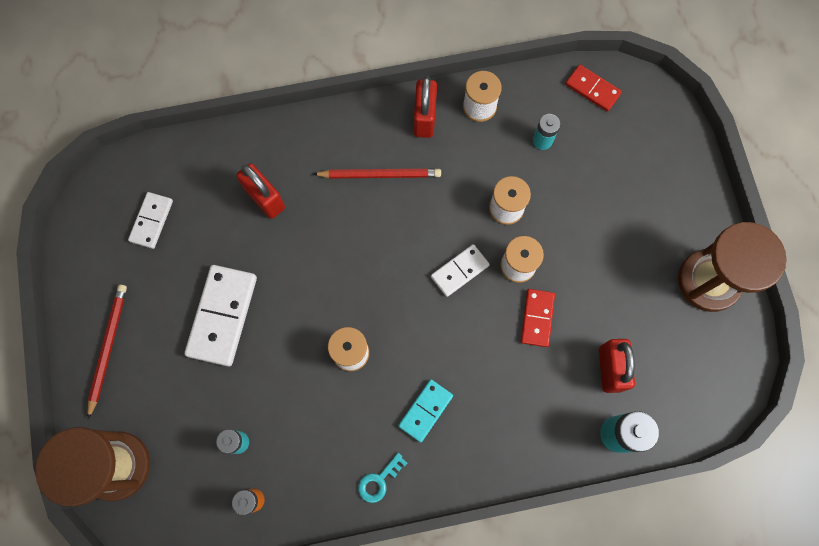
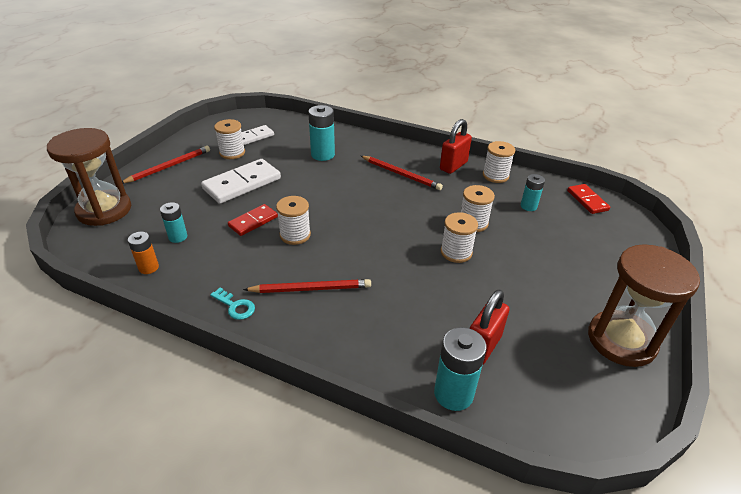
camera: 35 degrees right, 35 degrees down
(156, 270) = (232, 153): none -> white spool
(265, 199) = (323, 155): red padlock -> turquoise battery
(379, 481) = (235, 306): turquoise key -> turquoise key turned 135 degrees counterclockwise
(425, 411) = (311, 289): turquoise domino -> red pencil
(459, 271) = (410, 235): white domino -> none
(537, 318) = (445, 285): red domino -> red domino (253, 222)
________________________________________
**Task goal**: Which lines in the data above hold the string "white"? Return each of them.

**Response area**:
(156, 270) = (232, 153): none -> white spool
(459, 271) = (410, 235): white domino -> none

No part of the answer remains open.